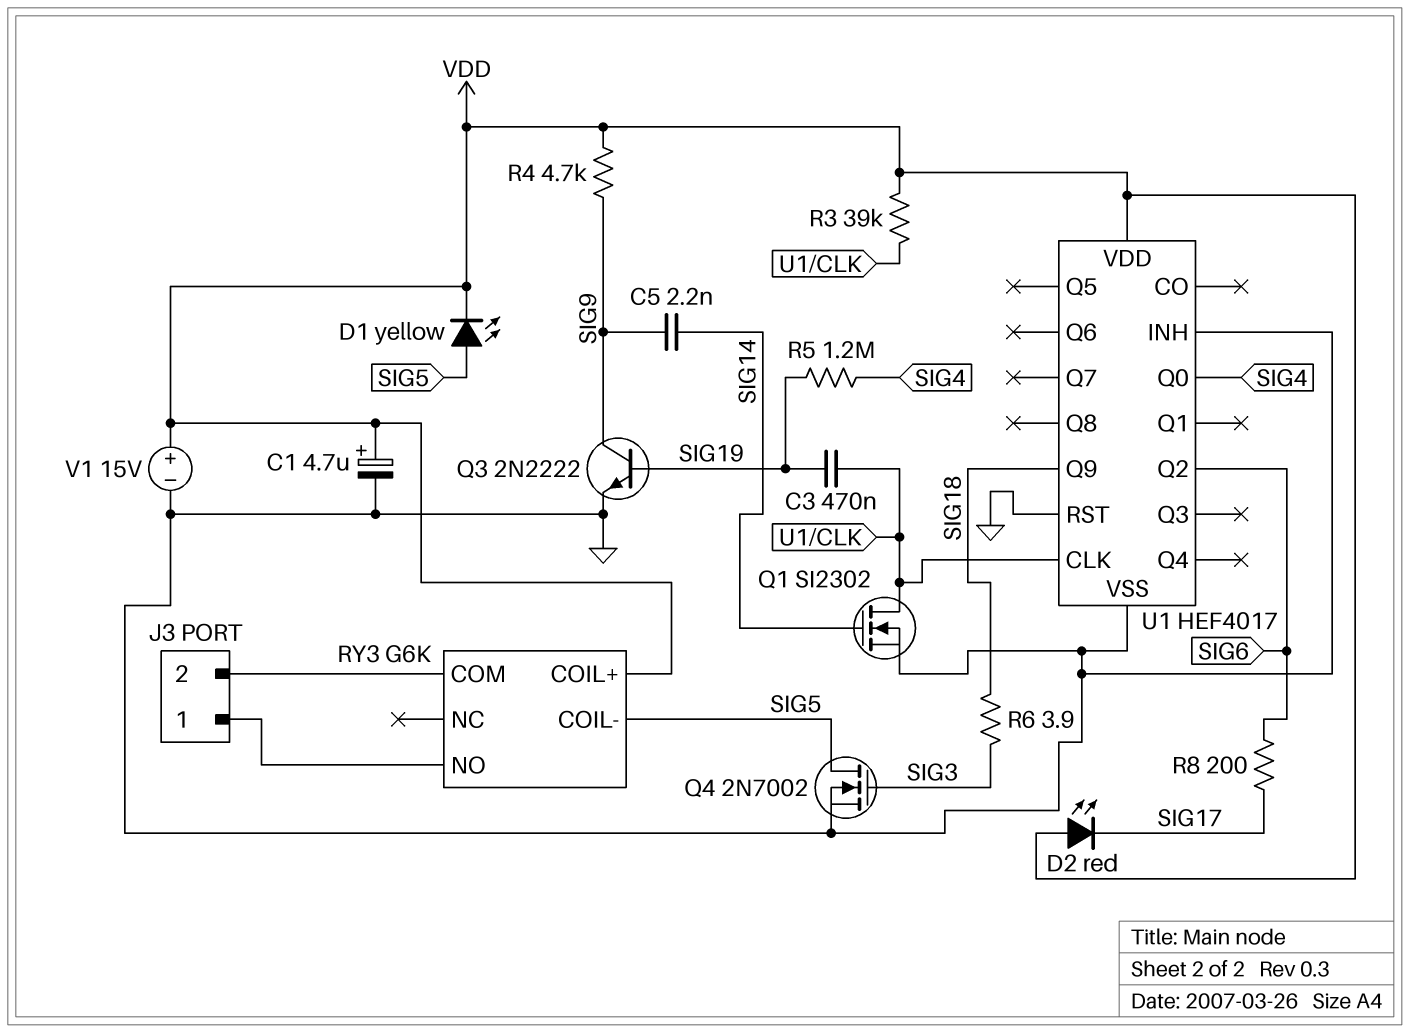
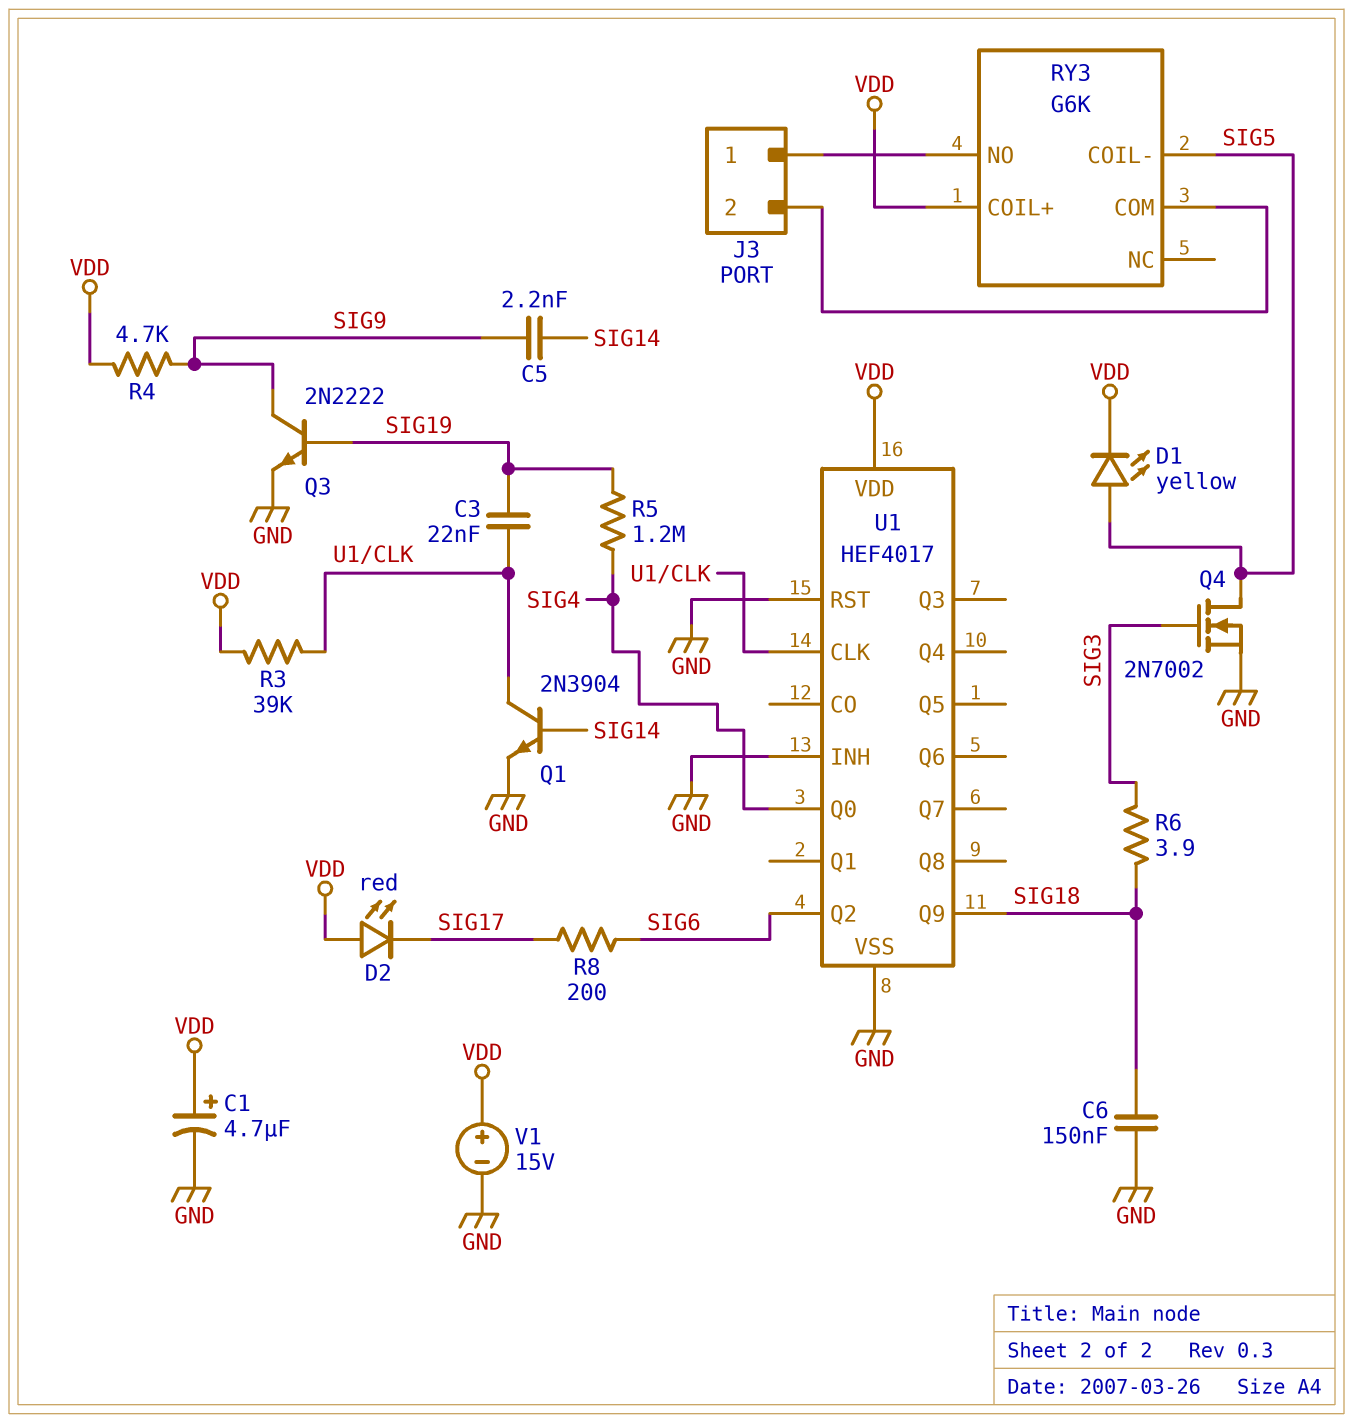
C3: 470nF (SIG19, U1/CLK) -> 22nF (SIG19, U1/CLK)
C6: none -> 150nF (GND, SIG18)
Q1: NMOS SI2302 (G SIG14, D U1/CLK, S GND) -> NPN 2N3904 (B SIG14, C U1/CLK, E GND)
--
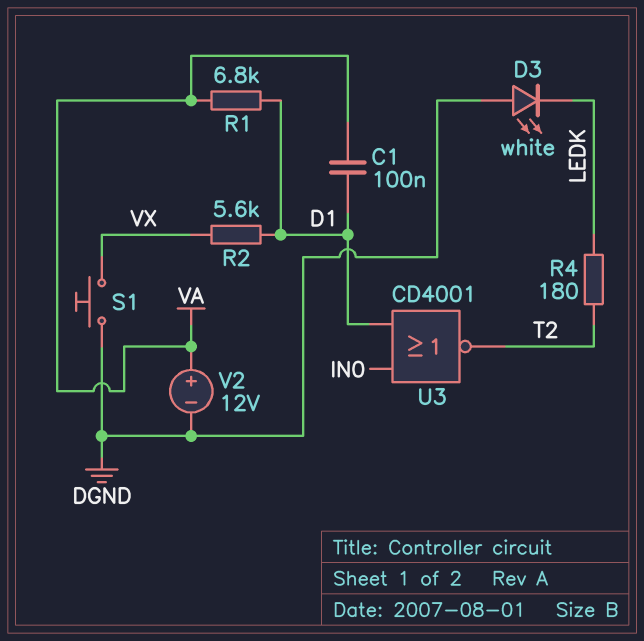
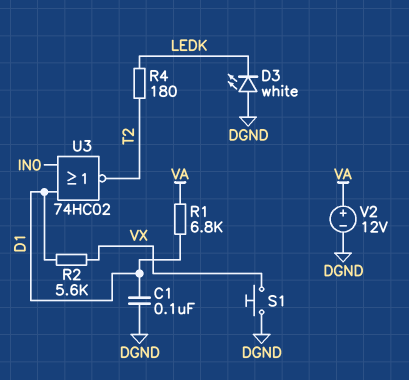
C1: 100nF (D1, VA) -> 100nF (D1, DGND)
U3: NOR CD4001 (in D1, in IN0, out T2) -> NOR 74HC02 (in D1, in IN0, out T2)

▶ _EXERCISE OBJECTIVE_
Looking at the records above, return exactly the lines from the line with "C3: 470nF (SIG19, U1/CLK)" to the line with "Q1: NMOS SI2302", both ends included.

▶ _RESULT FOR THIS TASK_
C3: 470nF (SIG19, U1/CLK) -> 22nF (SIG19, U1/CLK)
C6: none -> 150nF (GND, SIG18)
Q1: NMOS SI2302 (G SIG14, D U1/CLK, S GND) -> NPN 2N3904 (B SIG14, C U1/CLK, E GND)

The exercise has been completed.